◆ Exercise brief ◆
Take the records below and retype them line by line, from the first line through the one containing "camera: 10 degrees left, 35 degrees down"; stop there.

◆ Exercise materials ◆
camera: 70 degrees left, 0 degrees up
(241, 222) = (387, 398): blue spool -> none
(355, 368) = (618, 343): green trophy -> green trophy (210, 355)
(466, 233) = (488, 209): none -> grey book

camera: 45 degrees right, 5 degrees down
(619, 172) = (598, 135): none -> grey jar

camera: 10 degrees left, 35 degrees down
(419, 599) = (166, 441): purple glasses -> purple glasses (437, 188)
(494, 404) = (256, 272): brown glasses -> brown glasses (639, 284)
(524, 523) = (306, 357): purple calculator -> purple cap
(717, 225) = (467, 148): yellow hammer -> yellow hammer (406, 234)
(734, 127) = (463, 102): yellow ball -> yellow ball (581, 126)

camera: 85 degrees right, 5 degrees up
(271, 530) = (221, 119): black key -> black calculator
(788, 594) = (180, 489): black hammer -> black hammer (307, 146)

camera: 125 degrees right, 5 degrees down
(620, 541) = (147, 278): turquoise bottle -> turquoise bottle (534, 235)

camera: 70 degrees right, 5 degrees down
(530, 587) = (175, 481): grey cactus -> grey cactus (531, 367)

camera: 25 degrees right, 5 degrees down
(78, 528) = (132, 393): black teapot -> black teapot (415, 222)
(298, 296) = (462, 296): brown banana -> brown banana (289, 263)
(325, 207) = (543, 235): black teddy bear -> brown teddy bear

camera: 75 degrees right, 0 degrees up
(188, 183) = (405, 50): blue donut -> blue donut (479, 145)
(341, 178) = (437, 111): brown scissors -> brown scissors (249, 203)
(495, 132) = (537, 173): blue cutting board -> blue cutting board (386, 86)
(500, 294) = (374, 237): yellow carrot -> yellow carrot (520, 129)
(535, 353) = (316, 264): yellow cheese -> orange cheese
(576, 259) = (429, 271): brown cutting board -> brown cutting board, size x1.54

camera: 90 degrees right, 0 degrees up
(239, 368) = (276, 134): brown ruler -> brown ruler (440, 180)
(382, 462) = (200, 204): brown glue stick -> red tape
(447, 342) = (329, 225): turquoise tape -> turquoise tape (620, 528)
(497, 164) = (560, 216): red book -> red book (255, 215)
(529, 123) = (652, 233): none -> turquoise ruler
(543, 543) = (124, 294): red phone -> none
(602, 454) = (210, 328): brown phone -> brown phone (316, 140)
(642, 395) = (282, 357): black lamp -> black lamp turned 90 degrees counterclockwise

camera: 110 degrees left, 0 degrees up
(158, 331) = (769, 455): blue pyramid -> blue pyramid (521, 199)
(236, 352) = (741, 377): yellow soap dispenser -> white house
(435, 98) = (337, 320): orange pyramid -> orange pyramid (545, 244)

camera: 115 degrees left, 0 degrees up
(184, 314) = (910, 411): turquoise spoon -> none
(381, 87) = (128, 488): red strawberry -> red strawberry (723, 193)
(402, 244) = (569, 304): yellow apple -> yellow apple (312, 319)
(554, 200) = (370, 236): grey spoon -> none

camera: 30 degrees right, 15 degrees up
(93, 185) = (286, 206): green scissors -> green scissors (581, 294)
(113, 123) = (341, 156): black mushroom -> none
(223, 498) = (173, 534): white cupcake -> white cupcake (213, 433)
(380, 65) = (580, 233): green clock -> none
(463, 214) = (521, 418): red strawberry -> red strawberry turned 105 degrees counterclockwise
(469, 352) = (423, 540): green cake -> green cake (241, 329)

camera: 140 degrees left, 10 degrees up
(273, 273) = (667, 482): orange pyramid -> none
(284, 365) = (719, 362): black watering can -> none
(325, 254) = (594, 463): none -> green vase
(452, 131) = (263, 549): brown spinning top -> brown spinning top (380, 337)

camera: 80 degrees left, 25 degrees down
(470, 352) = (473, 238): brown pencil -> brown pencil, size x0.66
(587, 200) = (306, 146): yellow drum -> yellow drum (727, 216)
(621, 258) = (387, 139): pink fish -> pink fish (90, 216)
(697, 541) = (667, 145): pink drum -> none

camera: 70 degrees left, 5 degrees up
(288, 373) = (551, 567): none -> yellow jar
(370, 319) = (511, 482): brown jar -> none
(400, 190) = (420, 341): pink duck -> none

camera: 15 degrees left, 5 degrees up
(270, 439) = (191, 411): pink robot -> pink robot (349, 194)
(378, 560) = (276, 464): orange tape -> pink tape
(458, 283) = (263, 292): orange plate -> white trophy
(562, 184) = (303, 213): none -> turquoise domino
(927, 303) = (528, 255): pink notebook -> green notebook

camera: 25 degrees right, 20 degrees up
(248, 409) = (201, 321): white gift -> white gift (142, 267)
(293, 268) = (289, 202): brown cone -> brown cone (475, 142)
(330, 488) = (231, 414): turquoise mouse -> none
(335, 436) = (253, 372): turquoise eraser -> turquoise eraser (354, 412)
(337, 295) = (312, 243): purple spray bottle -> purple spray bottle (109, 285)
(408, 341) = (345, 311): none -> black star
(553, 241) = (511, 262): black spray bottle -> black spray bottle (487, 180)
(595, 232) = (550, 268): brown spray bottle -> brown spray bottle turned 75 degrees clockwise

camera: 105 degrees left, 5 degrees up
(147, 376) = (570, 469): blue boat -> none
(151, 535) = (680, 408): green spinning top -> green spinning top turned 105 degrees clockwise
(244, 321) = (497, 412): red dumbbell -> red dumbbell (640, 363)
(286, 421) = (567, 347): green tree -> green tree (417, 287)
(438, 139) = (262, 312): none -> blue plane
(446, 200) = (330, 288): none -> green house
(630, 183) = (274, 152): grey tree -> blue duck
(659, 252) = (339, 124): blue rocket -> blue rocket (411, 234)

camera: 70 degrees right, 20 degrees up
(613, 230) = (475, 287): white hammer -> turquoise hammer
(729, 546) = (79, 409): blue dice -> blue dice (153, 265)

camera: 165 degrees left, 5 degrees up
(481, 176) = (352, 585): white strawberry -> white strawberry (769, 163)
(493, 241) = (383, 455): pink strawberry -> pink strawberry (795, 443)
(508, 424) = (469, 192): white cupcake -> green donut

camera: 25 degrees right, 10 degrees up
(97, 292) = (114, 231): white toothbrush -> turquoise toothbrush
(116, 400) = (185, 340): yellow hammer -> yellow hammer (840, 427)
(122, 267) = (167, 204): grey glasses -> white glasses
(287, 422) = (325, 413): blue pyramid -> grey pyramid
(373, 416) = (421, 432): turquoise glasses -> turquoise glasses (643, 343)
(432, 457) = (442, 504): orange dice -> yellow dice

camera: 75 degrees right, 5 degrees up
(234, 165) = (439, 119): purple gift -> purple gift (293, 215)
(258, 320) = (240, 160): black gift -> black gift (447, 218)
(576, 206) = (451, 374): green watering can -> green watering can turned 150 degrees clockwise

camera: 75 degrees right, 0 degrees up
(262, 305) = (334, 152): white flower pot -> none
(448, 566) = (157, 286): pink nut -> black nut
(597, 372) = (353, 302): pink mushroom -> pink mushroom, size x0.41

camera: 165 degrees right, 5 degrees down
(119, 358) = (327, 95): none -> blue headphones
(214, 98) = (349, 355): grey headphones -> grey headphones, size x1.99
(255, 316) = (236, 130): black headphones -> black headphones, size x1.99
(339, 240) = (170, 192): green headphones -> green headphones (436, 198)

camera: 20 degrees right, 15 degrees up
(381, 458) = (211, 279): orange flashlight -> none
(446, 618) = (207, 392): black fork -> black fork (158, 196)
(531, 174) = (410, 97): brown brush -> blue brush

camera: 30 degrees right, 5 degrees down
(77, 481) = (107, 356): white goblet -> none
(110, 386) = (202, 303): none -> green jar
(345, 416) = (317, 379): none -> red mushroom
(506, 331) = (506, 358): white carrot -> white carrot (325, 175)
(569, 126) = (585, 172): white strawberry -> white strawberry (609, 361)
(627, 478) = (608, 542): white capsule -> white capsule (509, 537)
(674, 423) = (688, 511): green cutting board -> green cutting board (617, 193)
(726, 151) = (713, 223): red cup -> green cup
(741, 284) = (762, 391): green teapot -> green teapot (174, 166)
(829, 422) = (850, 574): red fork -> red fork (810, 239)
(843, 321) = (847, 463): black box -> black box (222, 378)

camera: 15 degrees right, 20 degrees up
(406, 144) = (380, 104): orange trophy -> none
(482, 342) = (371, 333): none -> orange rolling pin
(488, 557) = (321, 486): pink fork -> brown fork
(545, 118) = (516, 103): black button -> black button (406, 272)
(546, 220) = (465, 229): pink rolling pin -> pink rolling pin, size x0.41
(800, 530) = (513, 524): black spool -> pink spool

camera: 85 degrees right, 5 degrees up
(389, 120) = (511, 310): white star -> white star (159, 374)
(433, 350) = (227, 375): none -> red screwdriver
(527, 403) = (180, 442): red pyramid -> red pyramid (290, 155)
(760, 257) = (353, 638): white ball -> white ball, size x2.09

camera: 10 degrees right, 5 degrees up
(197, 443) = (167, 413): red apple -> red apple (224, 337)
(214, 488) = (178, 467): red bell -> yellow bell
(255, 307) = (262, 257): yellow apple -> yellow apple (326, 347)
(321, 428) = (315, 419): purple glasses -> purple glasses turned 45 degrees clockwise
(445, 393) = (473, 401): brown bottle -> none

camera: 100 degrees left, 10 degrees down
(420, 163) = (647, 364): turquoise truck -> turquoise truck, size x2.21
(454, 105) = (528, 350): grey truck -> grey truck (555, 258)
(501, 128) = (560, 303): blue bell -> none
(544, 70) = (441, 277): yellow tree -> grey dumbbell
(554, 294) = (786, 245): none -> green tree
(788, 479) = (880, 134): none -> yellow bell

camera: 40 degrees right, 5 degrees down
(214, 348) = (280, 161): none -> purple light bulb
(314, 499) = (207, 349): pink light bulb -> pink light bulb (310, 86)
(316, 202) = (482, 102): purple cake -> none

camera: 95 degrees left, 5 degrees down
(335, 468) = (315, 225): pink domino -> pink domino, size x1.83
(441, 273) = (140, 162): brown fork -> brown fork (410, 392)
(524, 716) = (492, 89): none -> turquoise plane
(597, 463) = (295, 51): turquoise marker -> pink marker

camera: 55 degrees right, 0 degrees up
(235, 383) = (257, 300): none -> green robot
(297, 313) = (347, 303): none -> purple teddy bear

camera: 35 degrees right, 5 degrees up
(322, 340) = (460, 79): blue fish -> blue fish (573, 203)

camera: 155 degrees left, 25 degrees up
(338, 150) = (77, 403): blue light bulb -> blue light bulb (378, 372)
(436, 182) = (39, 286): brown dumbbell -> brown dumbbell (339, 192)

◆ Problem solution ◆
camera: 70 degrees left, 0 degrees up
(241, 222) = (387, 398): blue spool -> none
(355, 368) = (618, 343): green trophy -> green trophy (210, 355)
(466, 233) = (488, 209): none -> grey book

camera: 45 degrees right, 5 degrees down
(619, 172) = (598, 135): none -> grey jar

camera: 10 degrees left, 35 degrees down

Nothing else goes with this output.